Data for analysis:
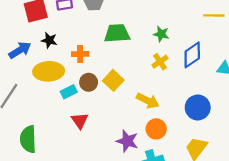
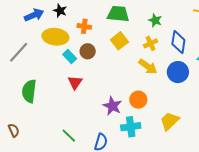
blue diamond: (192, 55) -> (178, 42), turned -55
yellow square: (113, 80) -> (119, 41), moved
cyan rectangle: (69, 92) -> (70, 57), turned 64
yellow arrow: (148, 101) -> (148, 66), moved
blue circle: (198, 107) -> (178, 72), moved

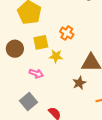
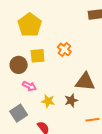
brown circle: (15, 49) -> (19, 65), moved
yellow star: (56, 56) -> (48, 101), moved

How to complete this task: The answer must be every line from the records above that contains "turned".

Written response:
blue diamond: (192, 55) -> (178, 42), turned -55
cyan rectangle: (69, 92) -> (70, 57), turned 64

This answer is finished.